Assigned task: Exclude all pictures, then copy each of the records exactly as written.

Records supplied:
□ □ □ □ □

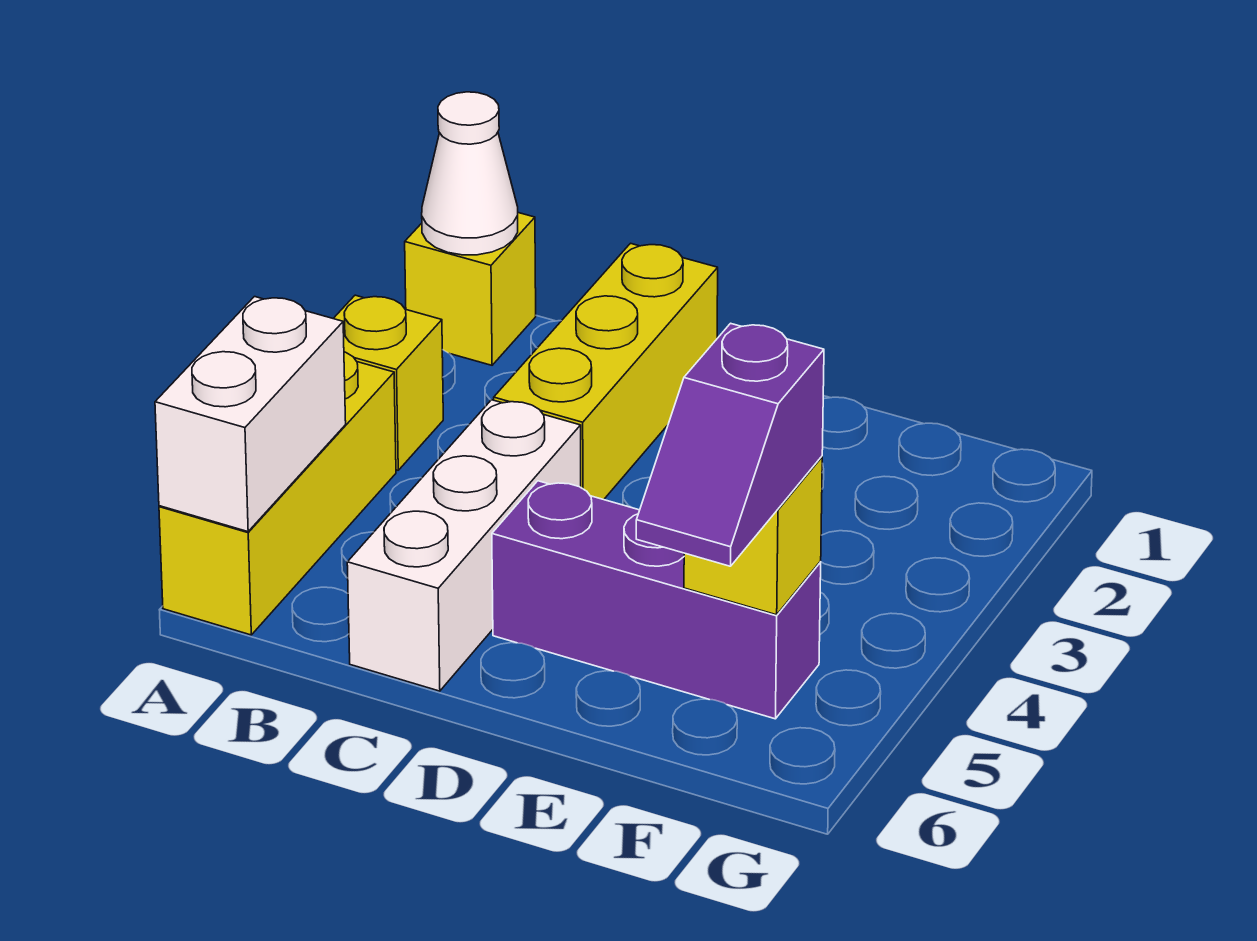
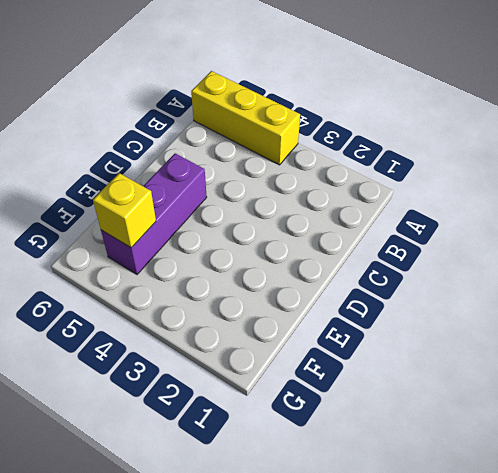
none -> yellow 1x1 brick [405,213,536,365]
none -> yellow 1x1 brick [333,295,443,470]

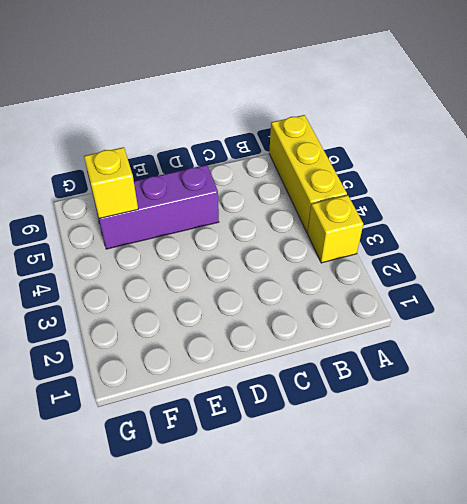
none -> yellow 1x1 brick [405,213,536,365]
none -> yellow 1x3 brick [494,243,718,500]

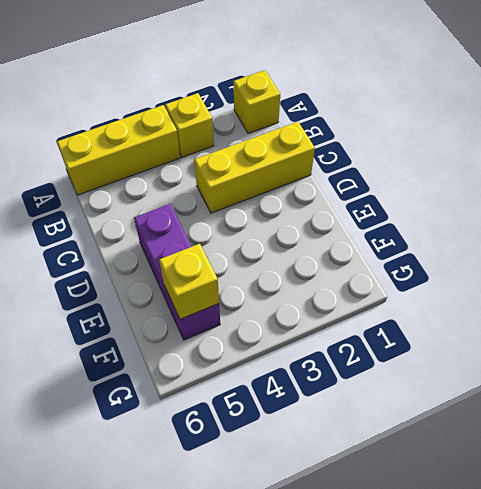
none -> white 1x3 brick [347,400,581,691]
none -> white 1x1 cone [422,92,518,255]

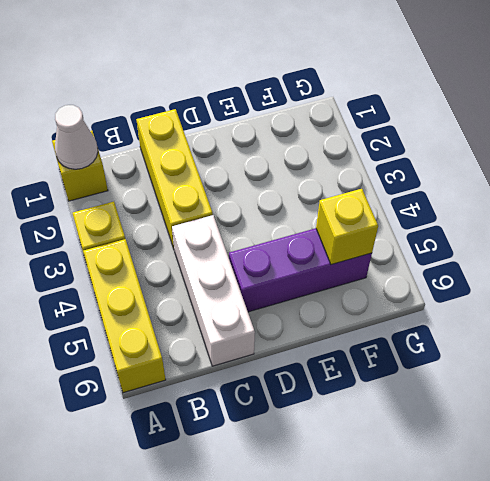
none -> white 1x2 brick [155,297,346,532]
none -> purple 1x2 slope [636,323,824,566]

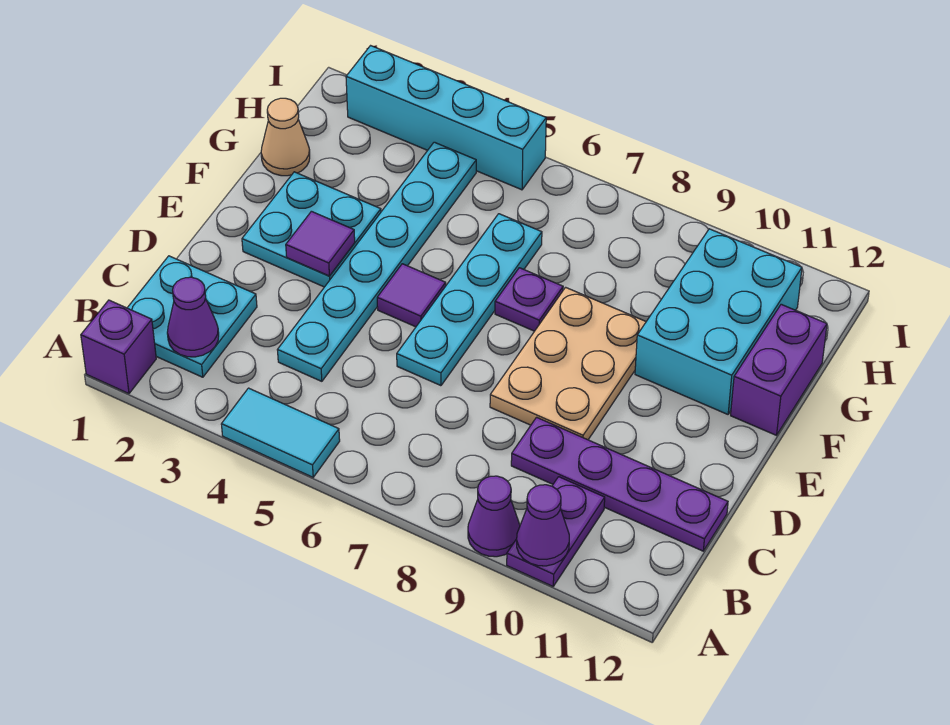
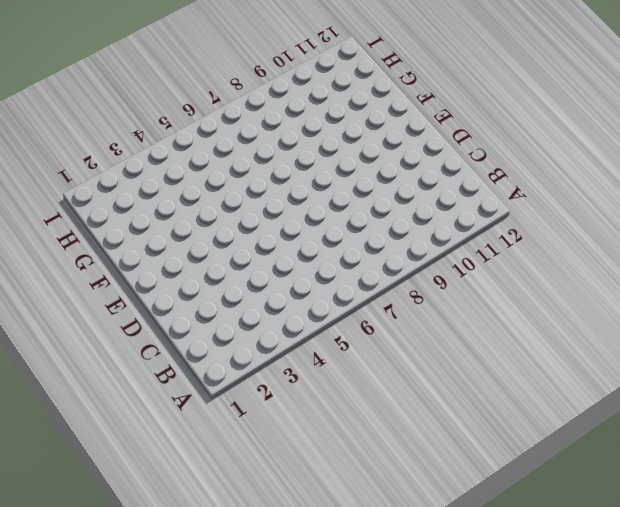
none -> purple 1x1 brick [81,300,156,394]
none -> cyan 1x2 tile [221,388,340,477]
none -> purple 1x1 cone [468,476,520,557]

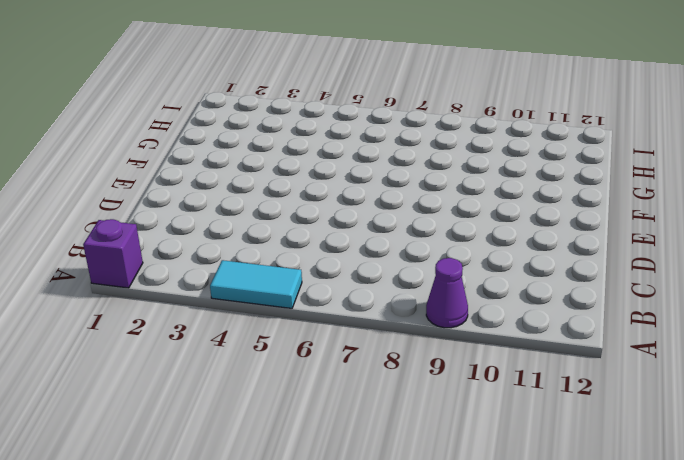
none -> purple 1x2 plate [507,477,605,586]
none -> cyan 2x2 plate [127,256,257,377]
none -> cyan 1x6 plate [278,142,476,381]

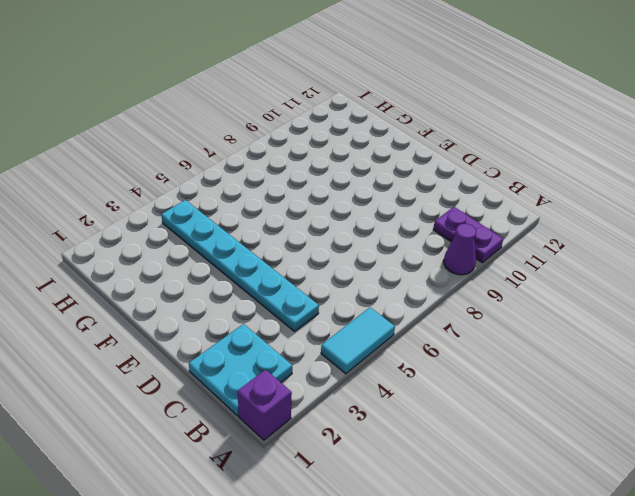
none -> purple 1x4 plate [511,417,728,551]
none -> cyan 1x4 plate [397,214,542,386]
none -> tan 2x3 plate [490,287,646,440]

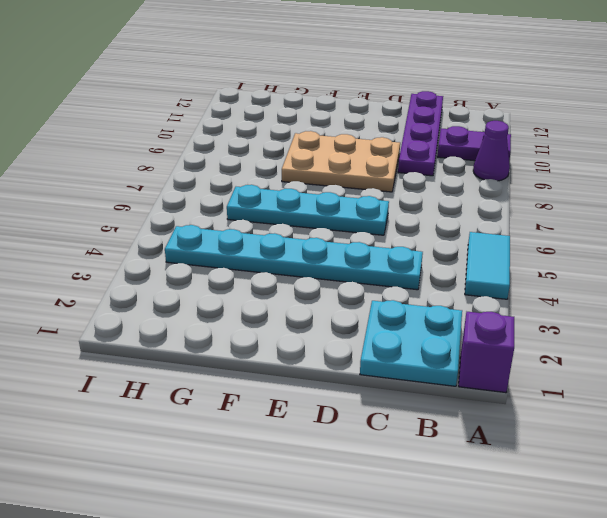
none -> cyan 2x2 plate [242,172,381,287]
none -> purple 1x1 tile [377,264,446,327]
none -> purple 1x1 plate [495,268,563,331]

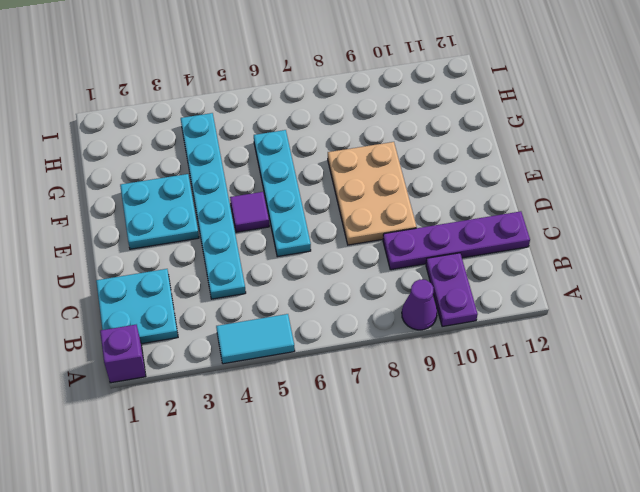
none -> purple 1x1 plate [495,268,563,331]
none -> cyan 2x3 brick [635,229,802,414]
none -> purple 1x2 brick [731,304,827,435]

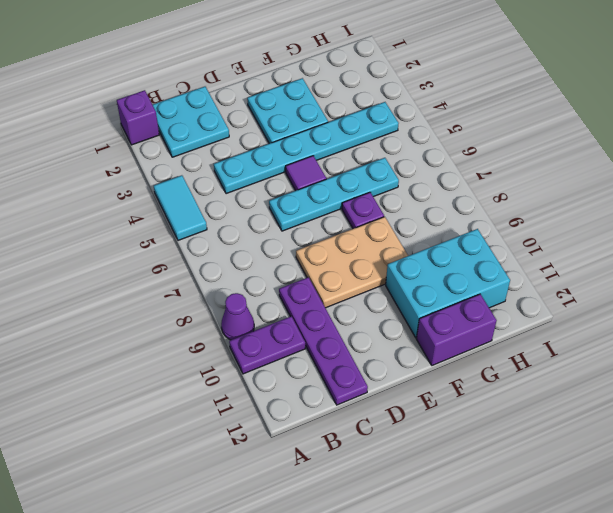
none -> tan 1x1 cone [261,98,310,176]
none -> cyan 1x4 brick [346,46,546,190]
none -> purple 1x1 cone [517,485,569,566]

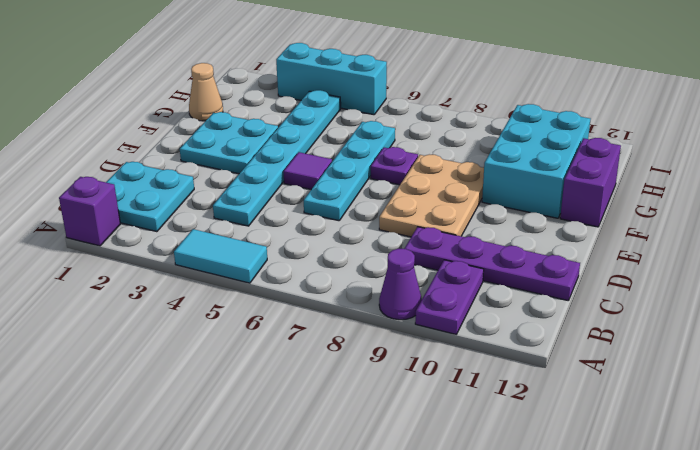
cyan 1x3 brick [276,43,387,115] -> cyan 1x4 brick [346,46,546,190]
none -> purple 1x1 cone [517,485,569,566]
none -> purple 1x1 cone [167,277,219,357]
none -> purple 1x1 tile [286,211,355,276]

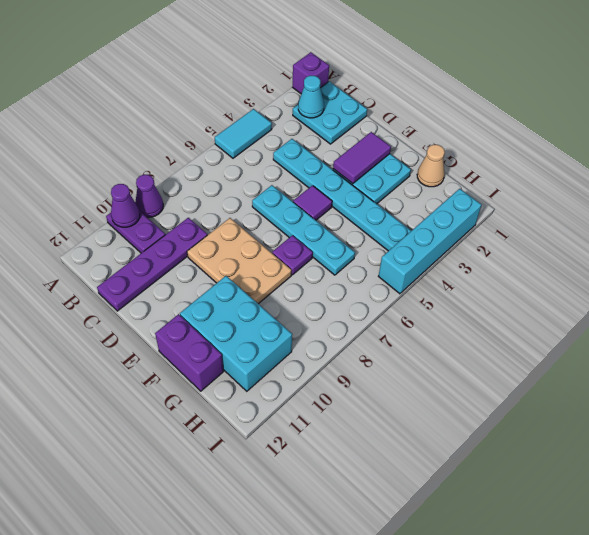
cyan 1x1 cone [298,76,324,118] -> purple 1x1 cone [167,277,219,357]
purple 1x2 tile [333,132,391,184] -> purple 1x1 tile [286,211,355,276]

□ □ □ □ □

Answer section:
none -> yellow 1x1 brick [405,213,536,365]
none -> yellow 1x1 brick [333,295,443,470]

none -> yellow 1x1 brick [405,213,536,365]
none -> yellow 1x3 brick [494,243,718,500]

none -> white 1x3 brick [347,400,581,691]
none -> white 1x1 cone [422,92,518,255]

none -> white 1x2 brick [155,297,346,532]
none -> purple 1x2 slope [636,323,824,566]

none -> purple 1x1 brick [81,300,156,394]
none -> cyan 1x2 tile [221,388,340,477]
none -> purple 1x1 cone [468,476,520,557]

none -> purple 1x2 plate [507,477,605,586]
none -> cyan 2x2 plate [127,256,257,377]
none -> cyan 1x6 plate [278,142,476,381]

none -> purple 1x4 plate [511,417,728,551]
none -> cyan 1x4 plate [397,214,542,386]
none -> tan 2x3 plate [490,287,646,440]

none -> cyan 2x2 plate [242,172,381,287]
none -> purple 1x1 tile [377,264,446,327]
none -> purple 1x1 plate [495,268,563,331]

none -> purple 1x1 plate [495,268,563,331]
none -> cyan 2x3 brick [635,229,802,414]
none -> purple 1x2 brick [731,304,827,435]

none -> tan 1x1 cone [261,98,310,176]
none -> cyan 1x4 brick [346,46,546,190]
none -> purple 1x1 cone [517,485,569,566]

cyan 1x3 brick [276,43,387,115] -> cyan 1x4 brick [346,46,546,190]
none -> purple 1x1 cone [517,485,569,566]
none -> purple 1x1 cone [167,277,219,357]
none -> purple 1x1 tile [286,211,355,276]

cyan 1x1 cone [298,76,324,118] -> purple 1x1 cone [167,277,219,357]
purple 1x2 tile [333,132,391,184] -> purple 1x1 tile [286,211,355,276]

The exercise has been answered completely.